[Data section]
▬▬▬▬▬▬

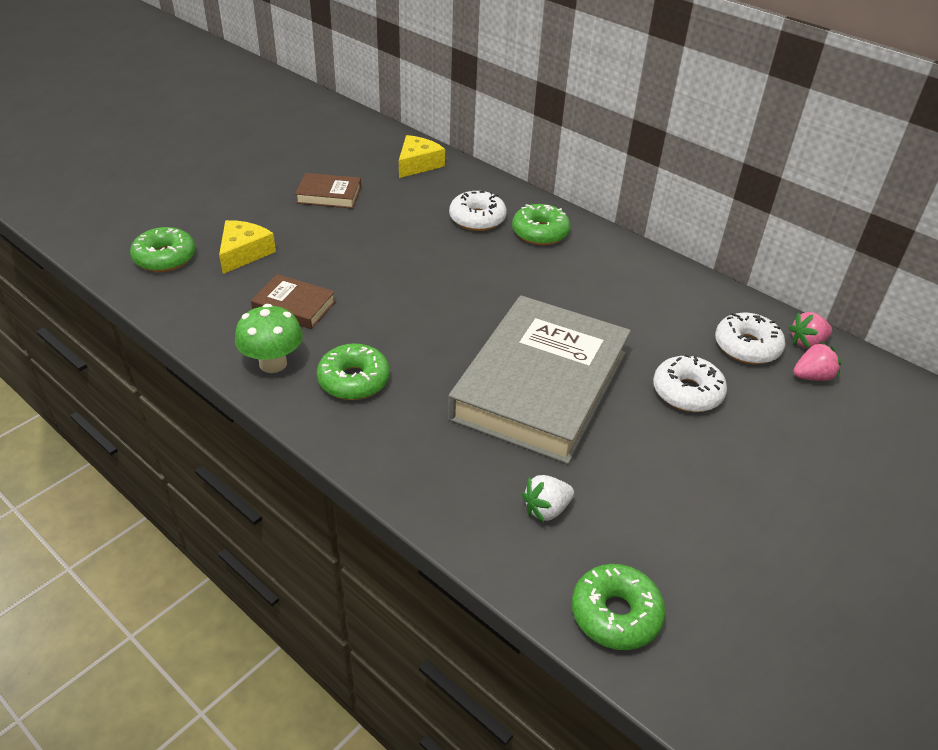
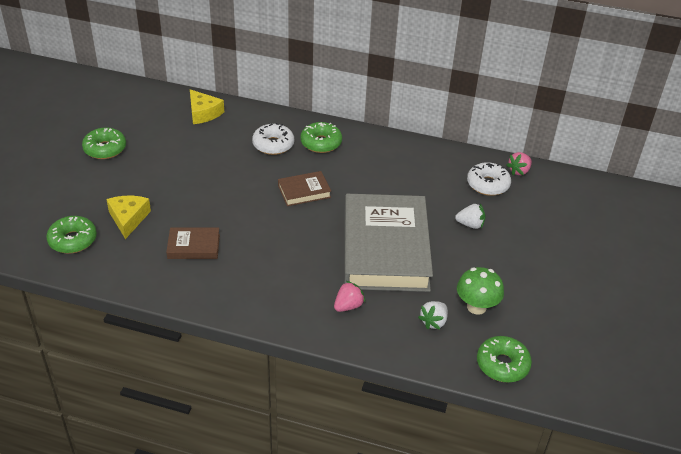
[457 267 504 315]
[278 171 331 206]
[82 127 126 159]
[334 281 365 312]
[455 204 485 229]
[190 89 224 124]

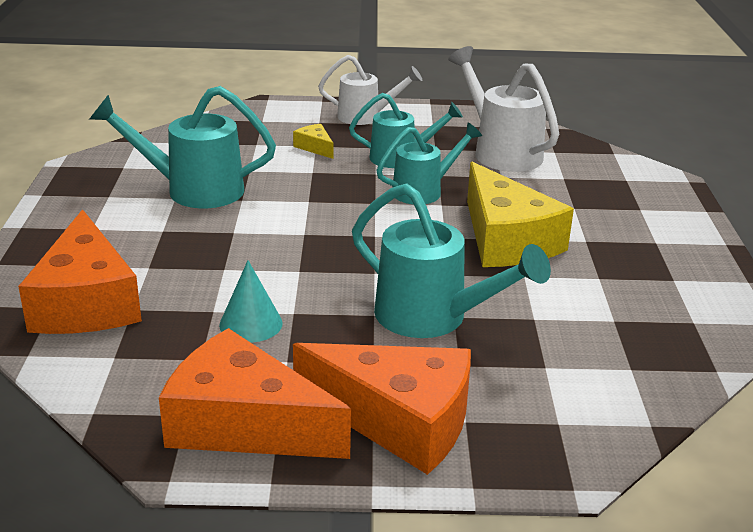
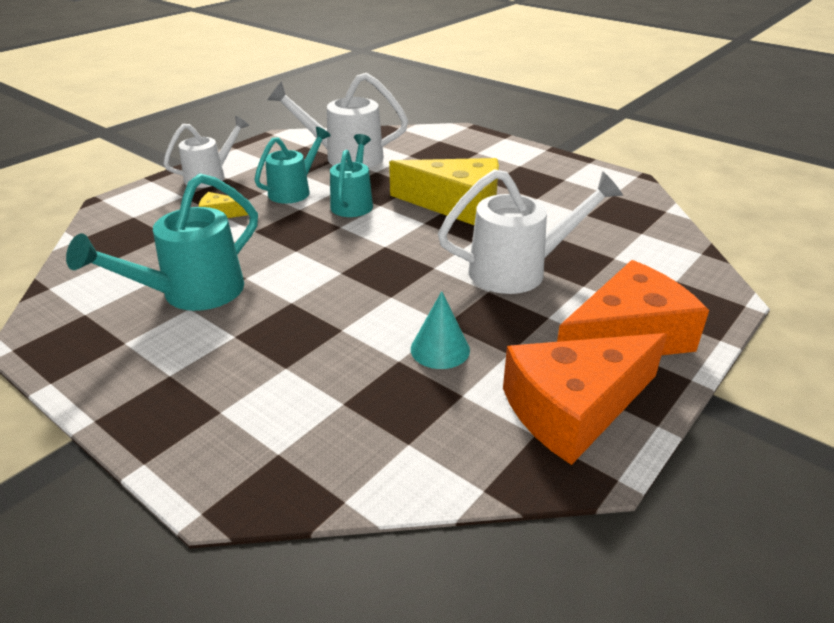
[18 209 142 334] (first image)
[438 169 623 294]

▬▬▬▬▬▬

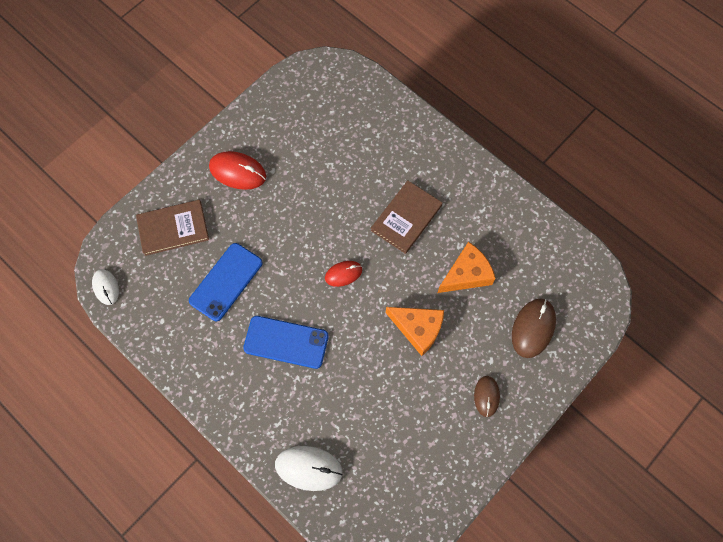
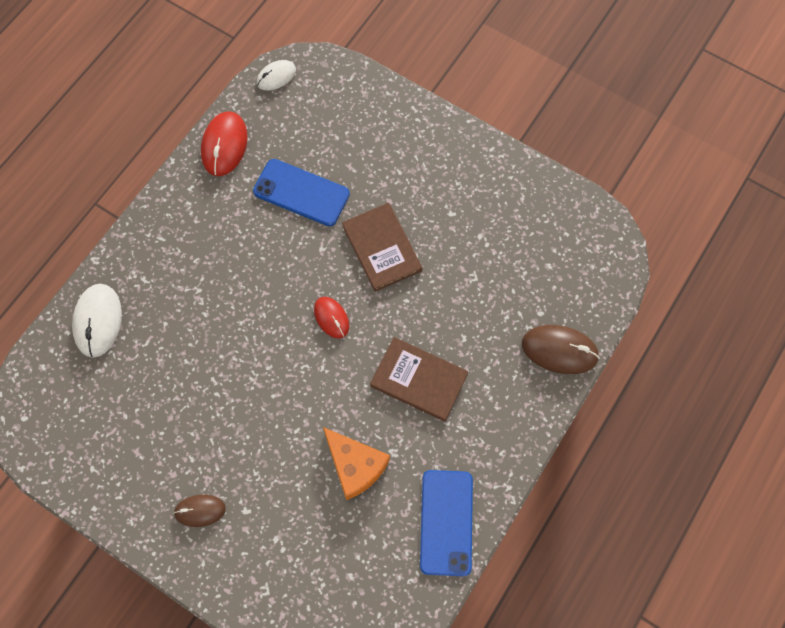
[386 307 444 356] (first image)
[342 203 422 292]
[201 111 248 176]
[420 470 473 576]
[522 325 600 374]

▬▬▬▬▬▬

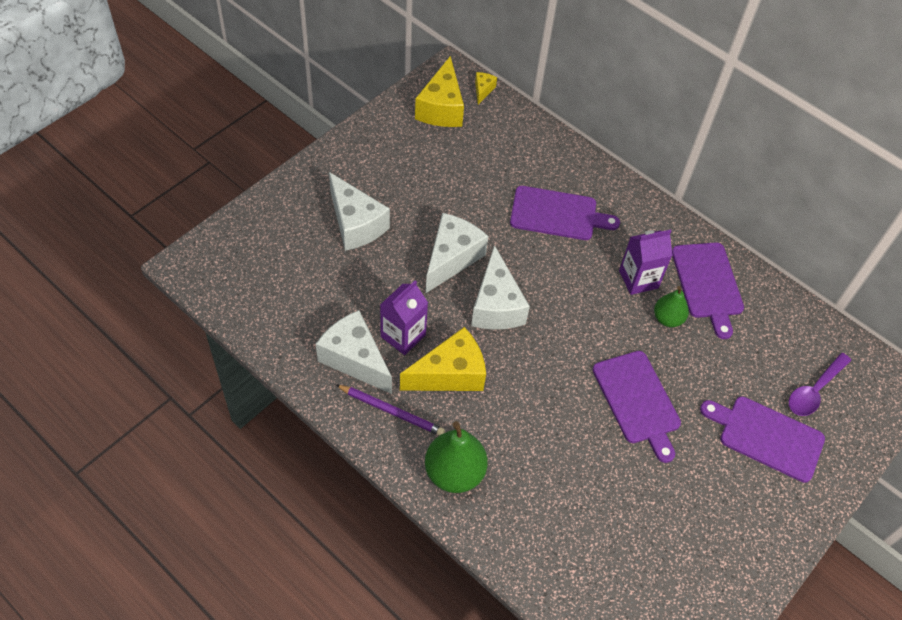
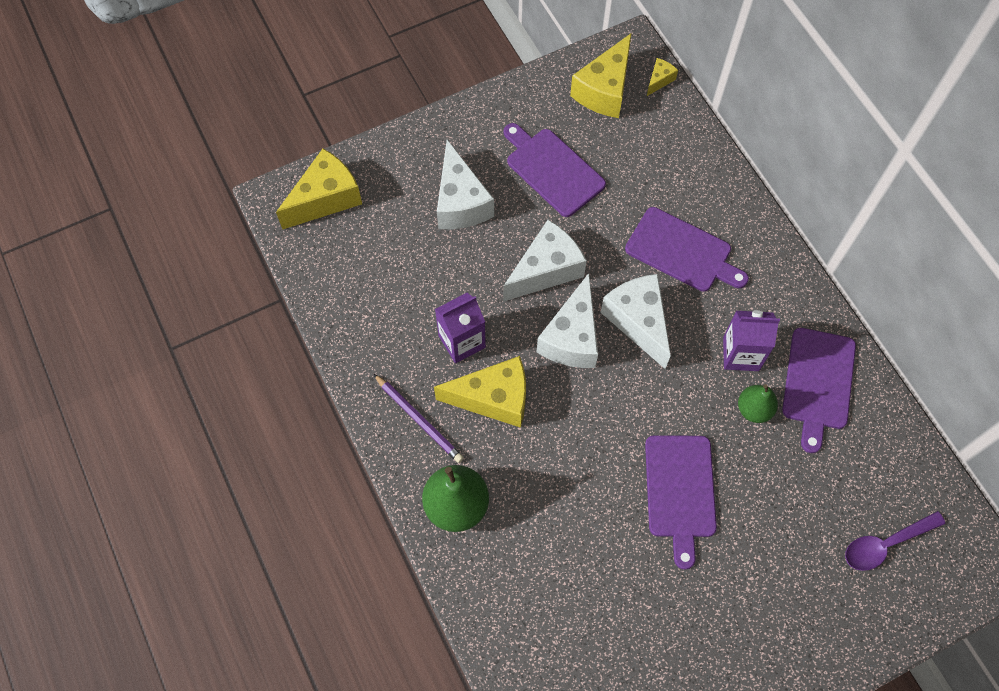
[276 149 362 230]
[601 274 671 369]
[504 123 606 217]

▬▬▬▬▬▬

[What to work on] Please give back, exactly as it stands above, the stretch from the line with "[386 307 444 356] (first image)" through the line with "[522 325 600 374]", and no line outside it.

[Reply]
[386 307 444 356] (first image)
[342 203 422 292]
[201 111 248 176]
[420 470 473 576]
[522 325 600 374]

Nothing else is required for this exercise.